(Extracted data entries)

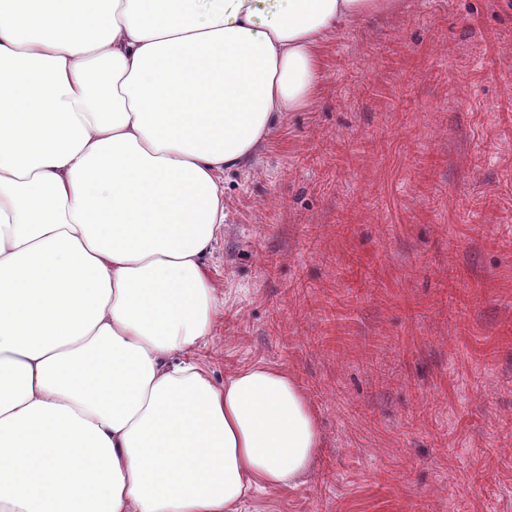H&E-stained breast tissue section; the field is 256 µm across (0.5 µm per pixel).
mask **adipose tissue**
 <instances>
[{
	"instance_id": "obj_1",
	"label": "adipose tissue",
	"mask_w": 512,
	"mask_h": 512,
	"mask_svg": "<svg viewBox=\"0 0 512 512\" xmlns=\"http://www.w3.org/2000/svg\"><path fill=\"white\" fill-rule=\"evenodd\" d=\"M394 0H0V512H242L311 475L317 417L196 356L246 170Z\"/></svg>"
}]
</instances>
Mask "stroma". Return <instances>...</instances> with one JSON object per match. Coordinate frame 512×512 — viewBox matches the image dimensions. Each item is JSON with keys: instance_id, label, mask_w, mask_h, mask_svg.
I'll return each mask as SVG.
<instances>
[{"instance_id": "obj_1", "label": "stroma", "mask_w": 512, "mask_h": 512, "mask_svg": "<svg viewBox=\"0 0 512 512\" xmlns=\"http://www.w3.org/2000/svg\"><path fill=\"white\" fill-rule=\"evenodd\" d=\"M397 4L224 176L199 356L288 369L322 431L246 512H512V0Z\"/></svg>"}]
</instances>
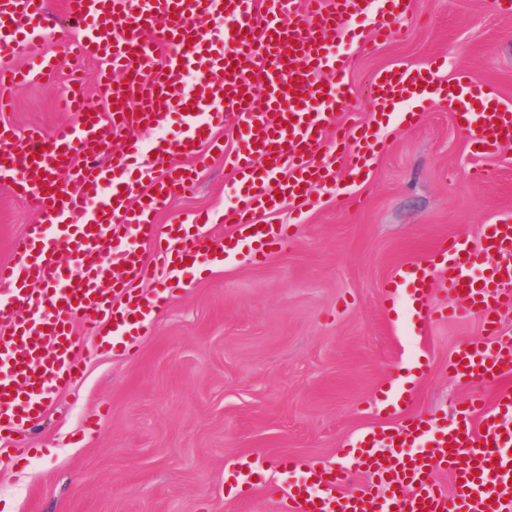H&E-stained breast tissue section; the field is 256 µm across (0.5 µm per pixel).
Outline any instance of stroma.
<instances>
[{
  "label": "stroma",
  "instance_id": "stroma-1",
  "mask_svg": "<svg viewBox=\"0 0 512 512\" xmlns=\"http://www.w3.org/2000/svg\"><path fill=\"white\" fill-rule=\"evenodd\" d=\"M348 54L344 125L371 121L366 88L386 68L446 61L436 76L495 88L512 101V13L502 0H414L399 31ZM100 60L71 58L53 78L6 90L0 120L19 134L50 133L70 120L61 108L73 77L96 99ZM397 132L358 179L338 173L311 189L303 214L281 207L271 224H294L291 242L261 265L237 250L222 265L170 292L129 358L110 350L88 362L76 386L52 402L28 449L0 467V512H281L266 490L241 500L224 469L243 456L273 469L282 456L340 460L367 430L396 425L384 407L409 393L421 419L456 426L475 395L498 383L452 376L456 350L484 341L479 318L441 320L413 333L411 313L391 304L398 267L424 258L448 236L478 237L512 218V143L474 155L453 112L429 109ZM485 170L473 179L474 170ZM238 184L209 157L195 189L157 213L164 227L212 217L227 236L224 208ZM38 215L0 184V262Z\"/></svg>",
  "mask_w": 512,
  "mask_h": 512
}]
</instances>
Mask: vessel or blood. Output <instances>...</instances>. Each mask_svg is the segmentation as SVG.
<instances>
[{"instance_id":"b4317fda","label":"vessel or blood","mask_w":512,"mask_h":512,"mask_svg":"<svg viewBox=\"0 0 512 512\" xmlns=\"http://www.w3.org/2000/svg\"><path fill=\"white\" fill-rule=\"evenodd\" d=\"M410 7L411 0H66L75 37L62 52L44 49L16 69L8 55L29 42L45 44L54 30L46 22L47 0H0L1 85L41 82L70 56L102 58L109 70L99 92L110 106L104 114L87 98L73 97L74 119L48 136L34 131L23 137L0 124V179L41 215L15 240L11 260L0 262L1 439L29 433L49 400L73 385L100 350L132 349L159 307L161 296L140 287L148 267L143 254L126 245L131 231L152 242L157 271L166 274L169 288H179L181 272L224 261L242 245L251 262L265 261L293 234L291 225L260 223V215L283 201L304 212L311 187L335 179L337 164L350 176L361 173L384 143L373 124L327 140L346 98L349 58L328 51L325 36L340 30L350 43L368 48L392 36ZM216 17L224 20L220 45L206 32ZM150 28L168 49L160 64L154 43L142 38ZM442 65L437 59L427 68L378 71L367 87L374 124L406 102L442 105L456 113L479 153L511 143L512 104L463 78L431 91L432 72ZM190 73L193 95L184 91ZM177 114L179 134L144 150L137 130L166 129ZM225 121L247 136L231 161L240 191L224 210L229 239L202 232L206 214L196 216L198 230L171 225L157 232L150 214L196 186L194 170L171 167V159L221 150L213 131ZM113 250L125 261L118 277ZM62 253L72 257L77 274L63 275ZM481 256L493 263L475 279L466 268ZM443 283L454 300L446 309L433 303ZM403 285L416 327L477 316L494 335L493 343L456 352V376L512 378V337L497 334L503 298L512 294L511 220L487 225L477 242L441 239L426 258L400 266L389 286ZM390 404L403 410L400 424L363 433L340 466L278 459L280 472L296 476L283 493L285 512H512L511 388L489 405L473 399L462 412L463 425L452 429L409 414L404 393H394ZM435 471L451 476L453 490L430 482ZM361 472L385 494L374 493L373 485L355 488ZM227 478L235 494L250 496L264 486L263 464L242 459Z\"/></svg>"}]
</instances>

* **Goal**
Copy out each line exactly, without the pictures.

* **Written response**
H&E-stained breast tissue section; the field is 256 µm across (0.5 µm per pixel).
mask **adipose tissue**
 <instances>
[{
	"instance_id": "obj_1",
	"label": "adipose tissue",
	"mask_w": 512,
	"mask_h": 512,
	"mask_svg": "<svg viewBox=\"0 0 512 512\" xmlns=\"http://www.w3.org/2000/svg\"><path fill=\"white\" fill-rule=\"evenodd\" d=\"M394 0H0V512H242L311 475L317 417L196 356L246 170Z\"/></svg>"
}]
</instances>
Mask "stroma". Return <instances>...</instances> with one JSON object per match. Coordinate frame 512×512 — viewBox matches the image dimensions. Each item is JSON with keys: instance_id, label, mask_w, mask_h, mask_svg.
I'll return each mask as SVG.
<instances>
[{"instance_id": "obj_1", "label": "stroma", "mask_w": 512, "mask_h": 512, "mask_svg": "<svg viewBox=\"0 0 512 512\" xmlns=\"http://www.w3.org/2000/svg\"><path fill=\"white\" fill-rule=\"evenodd\" d=\"M397 4L224 176L199 356L288 369L322 431L246 512H512V0Z\"/></svg>"}]
</instances>
H&E-stained breast tissue section; the field is 256 µm across (0.5 µm per pixel).
Outline any instance of stroma.
<instances>
[{
  "label": "stroma",
  "instance_id": "stroma-1",
  "mask_svg": "<svg viewBox=\"0 0 512 512\" xmlns=\"http://www.w3.org/2000/svg\"><path fill=\"white\" fill-rule=\"evenodd\" d=\"M348 54L344 125L371 121L366 88L386 68L446 61L436 76L495 88L512 101V13L502 0H414L399 31ZM100 60L71 58L53 78L6 90L0 120L19 134L50 133L70 120L61 108L73 77L96 99ZM397 132L358 179L338 173L311 189L303 214L281 207L271 224H294L291 242L261 265L237 250L222 265L170 292L129 358L110 350L88 362L76 386L52 402L28 449L0 467V512H281L266 490L241 500L224 469L243 456L273 469L282 456L340 460L367 430L396 425L384 407L409 393L421 419L456 426L475 395L498 383L452 376L456 350L484 341L479 318L441 320L413 333L411 313L391 304L398 267L424 258L448 236L478 237L512 218V143L474 155L453 112L429 109ZM485 170L473 179L474 170ZM238 184L209 157L195 189L157 213L164 227L212 217L227 236L224 208ZM38 215L0 184V262Z\"/></svg>",
  "mask_w": 512,
  "mask_h": 512
}]
</instances>
Mask: vessel or blood. Output <instances>...</instances>. Each mask_svg is the segmentation as SVG.
<instances>
[{"instance_id":"b4317fda","label":"vessel or blood","mask_w":512,"mask_h":512,"mask_svg":"<svg viewBox=\"0 0 512 512\" xmlns=\"http://www.w3.org/2000/svg\"><path fill=\"white\" fill-rule=\"evenodd\" d=\"M410 7L411 0H66L75 37L62 52L44 49L16 69L8 55L29 42L45 44L54 30L46 22L47 0H0L1 85L41 82L70 56L102 58L109 70L99 92L110 106L104 114L87 98L73 97L74 119L48 136L34 131L23 137L0 124V179L41 215L15 240L11 260L0 262L1 439L29 433L49 400L73 385L100 350L132 349L159 307L161 296L140 287L148 267L143 254L126 245L131 231L152 242L157 271L166 274L169 288H179L181 272L224 261L242 245L251 262L265 261L293 234L291 225L260 223V215L283 201L304 212L311 187L335 179L337 164L350 176L361 173L384 143L373 124L327 140L346 98L349 58L328 51L325 36L340 30L350 43L368 48L392 36ZM216 17L224 20L220 45L206 32ZM150 28L168 49L160 64L154 43L142 38ZM442 65L437 59L427 68L378 71L367 87L374 124L406 102L442 105L456 113L479 153L511 143L512 104L463 78L431 91L432 72ZM190 73L193 95L184 91ZM177 114L179 134L144 150L137 130L166 129ZM225 121L247 136L231 161L240 191L224 210L229 239L202 232L206 214L196 216L198 230L171 225L157 232L150 214L196 186L194 170L171 167V159L221 150L213 131ZM113 250L125 261L118 277ZM62 253L72 257L77 274L63 275ZM481 256L493 263L475 279L466 268ZM443 283L454 300L446 309L433 303ZM403 285L416 327L477 316L494 335L493 343L456 352V376L512 378V337L497 334L503 298L512 294L511 220L487 225L477 242L441 239L426 258L400 266L389 286ZM390 404L403 410L400 424L363 433L340 466L278 459L280 472L296 476L283 493L285 512H512L511 388L489 405L473 399L462 412L463 425L452 429L409 414L404 393H394ZM435 471L451 476L453 490L430 482ZM361 472L385 494L374 493L373 485L355 488ZM227 478L235 494L250 496L264 486L263 464L242 459Z\"/></svg>"}]
</instances>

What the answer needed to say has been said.